Without the pictures, copy the entries below word for word.
>>>>>
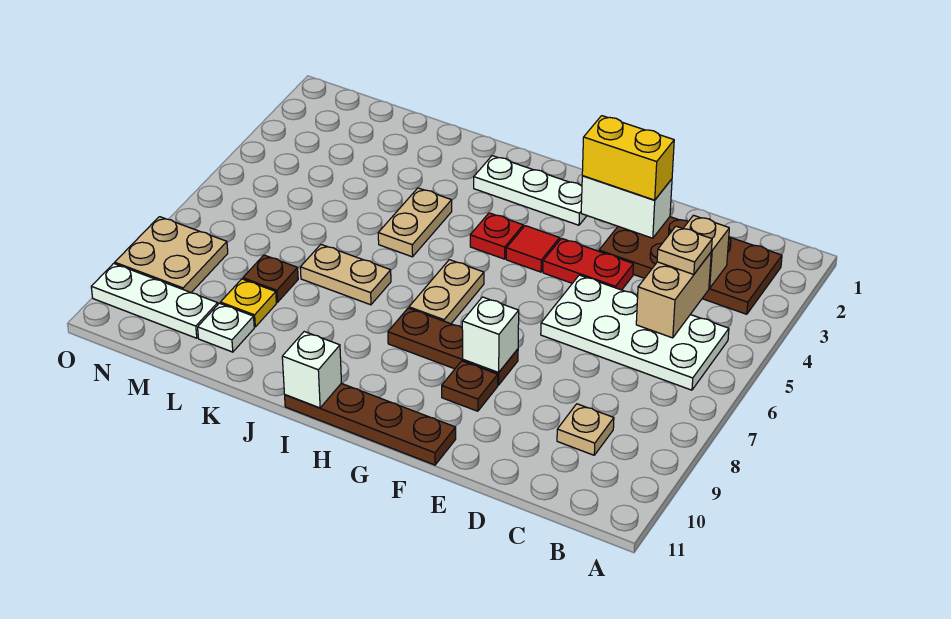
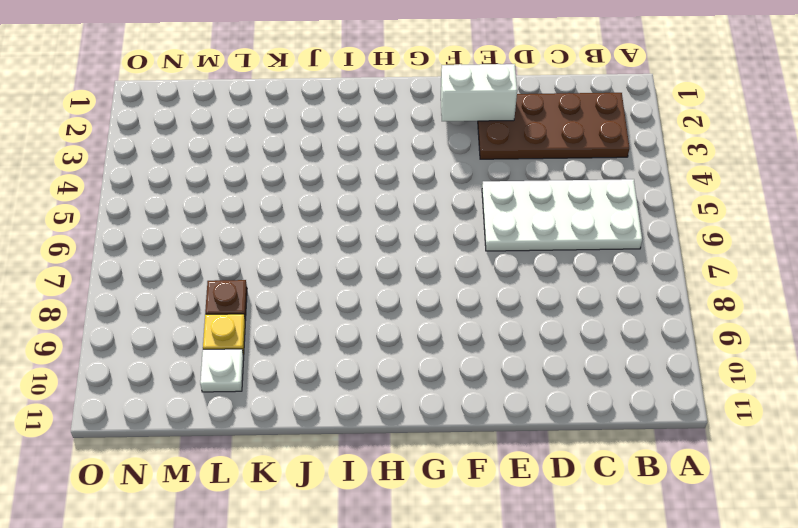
none -> tan plate C9 level 1
none -> red plate E4:F4 level 1
none -> brown plate F8:H8 level 1

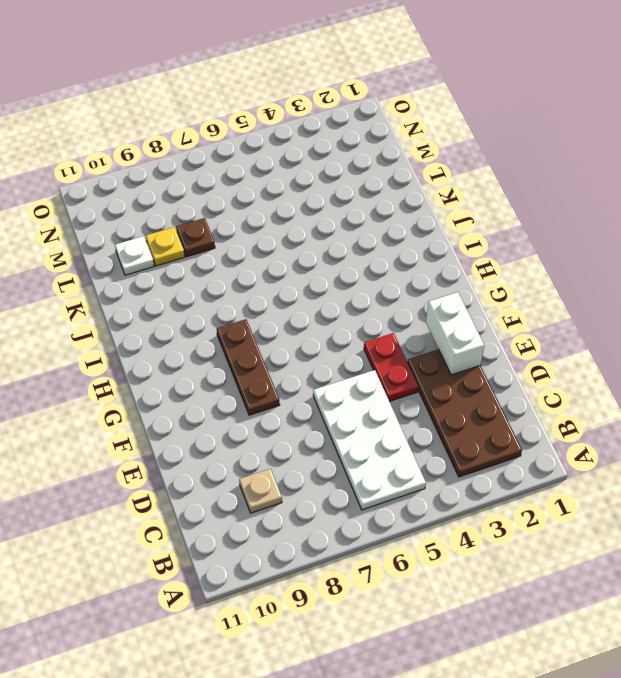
none -> brown plate F9 level 1
none -> brown plate F11:I11 level 1
none -> white plate G2:I2 level 1

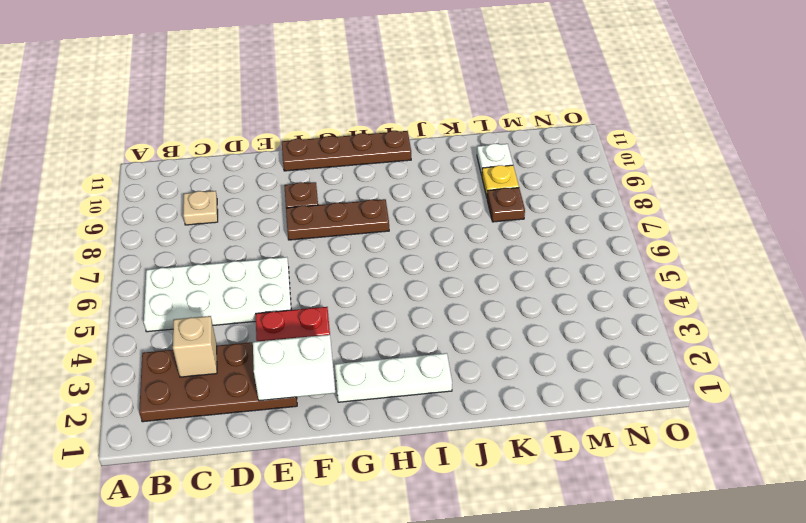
none -> red tile G4 level 1
none -> red plate H4 level 1
none -> tan plate H6:H7 level 1

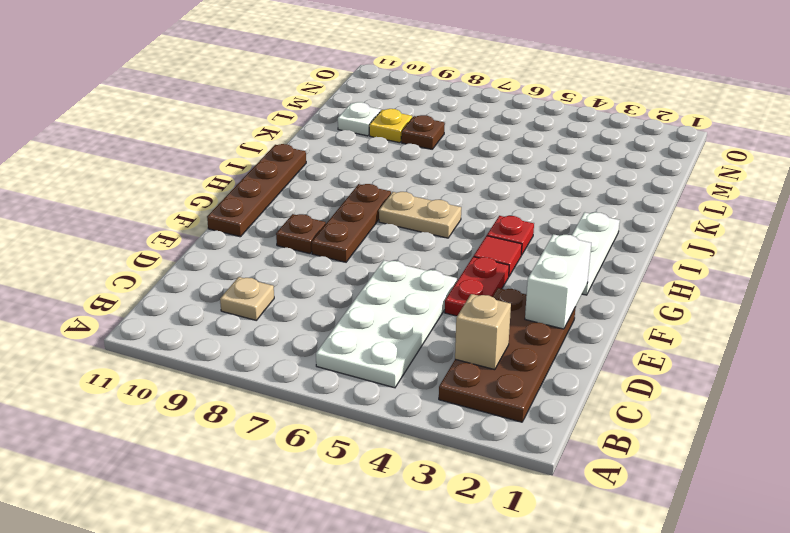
none -> tan plate J4:J5 level 1
none -> tan plate J7:K7 level 1
none -> white plate M10:O10 level 1

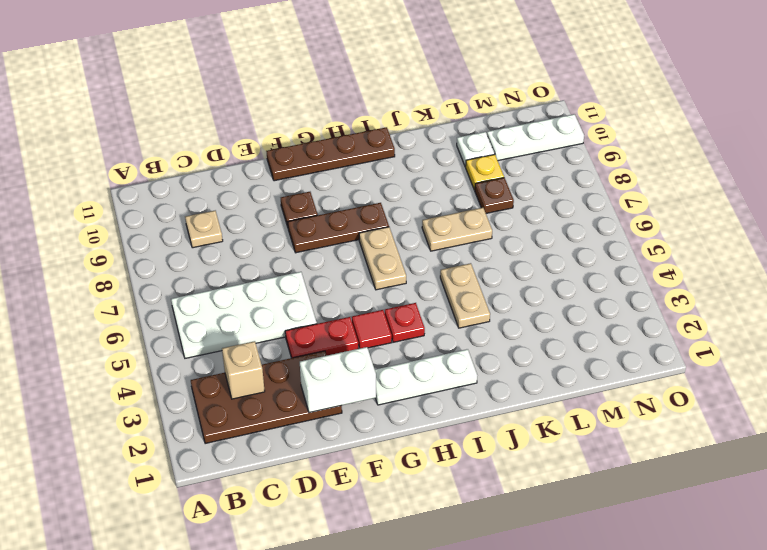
none -> tan plate N8:O9 level 1
none -> tan brick C4:C5 level 2
none -> white brick F8 level 2

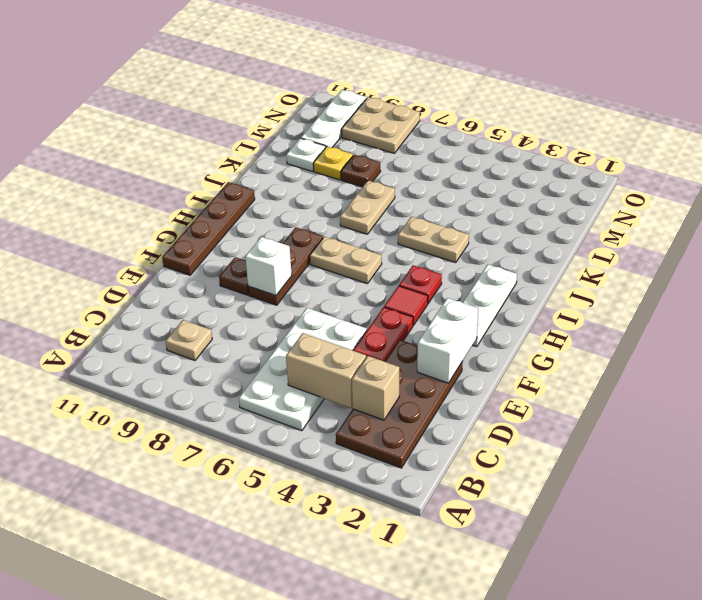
none -> white brick I11 level 2
none -> tan plate C4 level 3
none -> yellow brick E2:F2 level 3

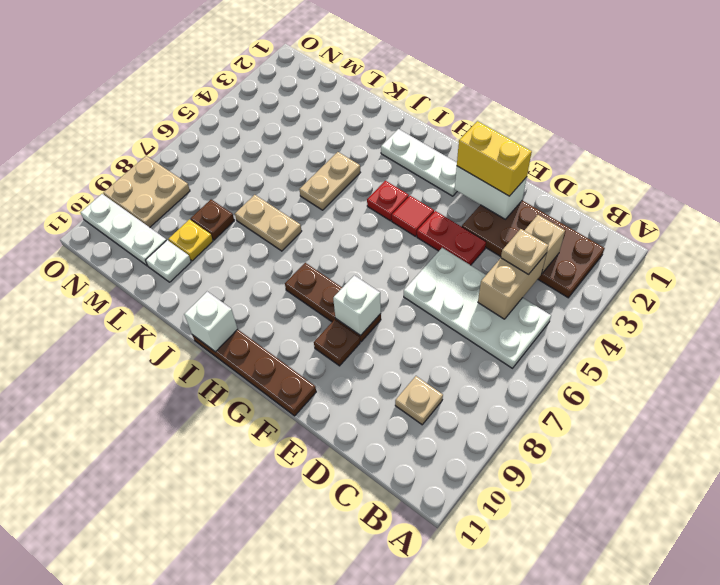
none -> tan plate H6:H7 level 1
<<<<<
Result of this exercise =
none -> tan plate C9 level 1
none -> red plate E4:F4 level 1
none -> brown plate F8:H8 level 1

none -> brown plate F9 level 1
none -> brown plate F11:I11 level 1
none -> white plate G2:I2 level 1

none -> red tile G4 level 1
none -> red plate H4 level 1
none -> tan plate H6:H7 level 1

none -> tan plate J4:J5 level 1
none -> tan plate J7:K7 level 1
none -> white plate M10:O10 level 1

none -> tan plate N8:O9 level 1
none -> tan brick C4:C5 level 2
none -> white brick F8 level 2

none -> white brick I11 level 2
none -> tan plate C4 level 3
none -> yellow brick E2:F2 level 3

none -> tan plate H6:H7 level 1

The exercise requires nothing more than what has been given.